Extracted records:
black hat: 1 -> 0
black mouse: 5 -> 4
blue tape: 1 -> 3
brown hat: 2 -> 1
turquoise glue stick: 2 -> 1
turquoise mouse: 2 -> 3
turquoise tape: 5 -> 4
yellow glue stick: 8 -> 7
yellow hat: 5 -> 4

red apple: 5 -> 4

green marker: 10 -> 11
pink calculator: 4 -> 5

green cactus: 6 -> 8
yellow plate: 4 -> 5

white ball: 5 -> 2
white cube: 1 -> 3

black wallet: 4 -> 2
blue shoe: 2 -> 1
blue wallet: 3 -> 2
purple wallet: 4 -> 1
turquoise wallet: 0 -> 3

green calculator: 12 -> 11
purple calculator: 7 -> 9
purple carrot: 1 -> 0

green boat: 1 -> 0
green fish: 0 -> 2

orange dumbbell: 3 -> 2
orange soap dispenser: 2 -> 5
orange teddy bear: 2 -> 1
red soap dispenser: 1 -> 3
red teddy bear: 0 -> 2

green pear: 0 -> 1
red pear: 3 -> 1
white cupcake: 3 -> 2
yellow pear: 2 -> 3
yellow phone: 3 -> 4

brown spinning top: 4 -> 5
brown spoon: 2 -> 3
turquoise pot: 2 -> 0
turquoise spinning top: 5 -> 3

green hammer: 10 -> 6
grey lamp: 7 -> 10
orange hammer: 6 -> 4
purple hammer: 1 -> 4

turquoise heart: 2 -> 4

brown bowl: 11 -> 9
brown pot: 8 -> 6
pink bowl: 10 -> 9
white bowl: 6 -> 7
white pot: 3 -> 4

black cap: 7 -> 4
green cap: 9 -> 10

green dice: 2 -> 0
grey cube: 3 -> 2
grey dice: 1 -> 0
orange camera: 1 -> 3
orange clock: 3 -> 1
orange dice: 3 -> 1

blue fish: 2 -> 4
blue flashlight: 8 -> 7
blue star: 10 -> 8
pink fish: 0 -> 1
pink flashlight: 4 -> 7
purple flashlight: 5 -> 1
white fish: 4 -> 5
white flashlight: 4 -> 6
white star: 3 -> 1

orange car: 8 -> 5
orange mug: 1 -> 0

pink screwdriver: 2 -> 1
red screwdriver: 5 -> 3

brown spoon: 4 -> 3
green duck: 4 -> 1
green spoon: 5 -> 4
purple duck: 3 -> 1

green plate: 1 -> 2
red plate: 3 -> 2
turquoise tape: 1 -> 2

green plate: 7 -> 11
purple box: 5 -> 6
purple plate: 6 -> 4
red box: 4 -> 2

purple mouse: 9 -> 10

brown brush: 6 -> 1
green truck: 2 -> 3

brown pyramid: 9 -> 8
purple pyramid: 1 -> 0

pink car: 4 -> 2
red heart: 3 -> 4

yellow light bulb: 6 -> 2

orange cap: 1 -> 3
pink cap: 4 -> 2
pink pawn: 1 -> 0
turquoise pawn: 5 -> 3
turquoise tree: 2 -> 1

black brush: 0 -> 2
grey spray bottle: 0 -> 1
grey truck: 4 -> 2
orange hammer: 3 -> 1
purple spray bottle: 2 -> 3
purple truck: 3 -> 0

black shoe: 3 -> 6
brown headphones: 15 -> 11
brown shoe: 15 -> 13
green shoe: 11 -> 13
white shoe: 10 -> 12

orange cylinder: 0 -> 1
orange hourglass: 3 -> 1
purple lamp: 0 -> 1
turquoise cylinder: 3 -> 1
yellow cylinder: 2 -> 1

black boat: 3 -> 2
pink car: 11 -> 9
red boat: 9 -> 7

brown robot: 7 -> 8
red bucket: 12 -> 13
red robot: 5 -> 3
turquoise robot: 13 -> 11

> _EXERCISE DESCRIPTION_: Write out each entry once more, exactly as it was given.

> _ANSWER SECTION_:
black hat: 1 -> 0
black mouse: 5 -> 4
blue tape: 1 -> 3
brown hat: 2 -> 1
turquoise glue stick: 2 -> 1
turquoise mouse: 2 -> 3
turquoise tape: 5 -> 4
yellow glue stick: 8 -> 7
yellow hat: 5 -> 4

red apple: 5 -> 4

green marker: 10 -> 11
pink calculator: 4 -> 5

green cactus: 6 -> 8
yellow plate: 4 -> 5

white ball: 5 -> 2
white cube: 1 -> 3

black wallet: 4 -> 2
blue shoe: 2 -> 1
blue wallet: 3 -> 2
purple wallet: 4 -> 1
turquoise wallet: 0 -> 3

green calculator: 12 -> 11
purple calculator: 7 -> 9
purple carrot: 1 -> 0

green boat: 1 -> 0
green fish: 0 -> 2

orange dumbbell: 3 -> 2
orange soap dispenser: 2 -> 5
orange teddy bear: 2 -> 1
red soap dispenser: 1 -> 3
red teddy bear: 0 -> 2

green pear: 0 -> 1
red pear: 3 -> 1
white cupcake: 3 -> 2
yellow pear: 2 -> 3
yellow phone: 3 -> 4

brown spinning top: 4 -> 5
brown spoon: 2 -> 3
turquoise pot: 2 -> 0
turquoise spinning top: 5 -> 3

green hammer: 10 -> 6
grey lamp: 7 -> 10
orange hammer: 6 -> 4
purple hammer: 1 -> 4

turquoise heart: 2 -> 4

brown bowl: 11 -> 9
brown pot: 8 -> 6
pink bowl: 10 -> 9
white bowl: 6 -> 7
white pot: 3 -> 4

black cap: 7 -> 4
green cap: 9 -> 10

green dice: 2 -> 0
grey cube: 3 -> 2
grey dice: 1 -> 0
orange camera: 1 -> 3
orange clock: 3 -> 1
orange dice: 3 -> 1

blue fish: 2 -> 4
blue flashlight: 8 -> 7
blue star: 10 -> 8
pink fish: 0 -> 1
pink flashlight: 4 -> 7
purple flashlight: 5 -> 1
white fish: 4 -> 5
white flashlight: 4 -> 6
white star: 3 -> 1

orange car: 8 -> 5
orange mug: 1 -> 0

pink screwdriver: 2 -> 1
red screwdriver: 5 -> 3

brown spoon: 4 -> 3
green duck: 4 -> 1
green spoon: 5 -> 4
purple duck: 3 -> 1

green plate: 1 -> 2
red plate: 3 -> 2
turquoise tape: 1 -> 2

green plate: 7 -> 11
purple box: 5 -> 6
purple plate: 6 -> 4
red box: 4 -> 2

purple mouse: 9 -> 10

brown brush: 6 -> 1
green truck: 2 -> 3

brown pyramid: 9 -> 8
purple pyramid: 1 -> 0

pink car: 4 -> 2
red heart: 3 -> 4

yellow light bulb: 6 -> 2

orange cap: 1 -> 3
pink cap: 4 -> 2
pink pawn: 1 -> 0
turquoise pawn: 5 -> 3
turquoise tree: 2 -> 1

black brush: 0 -> 2
grey spray bottle: 0 -> 1
grey truck: 4 -> 2
orange hammer: 3 -> 1
purple spray bottle: 2 -> 3
purple truck: 3 -> 0

black shoe: 3 -> 6
brown headphones: 15 -> 11
brown shoe: 15 -> 13
green shoe: 11 -> 13
white shoe: 10 -> 12

orange cylinder: 0 -> 1
orange hourglass: 3 -> 1
purple lamp: 0 -> 1
turquoise cylinder: 3 -> 1
yellow cylinder: 2 -> 1

black boat: 3 -> 2
pink car: 11 -> 9
red boat: 9 -> 7

brown robot: 7 -> 8
red bucket: 12 -> 13
red robot: 5 -> 3
turquoise robot: 13 -> 11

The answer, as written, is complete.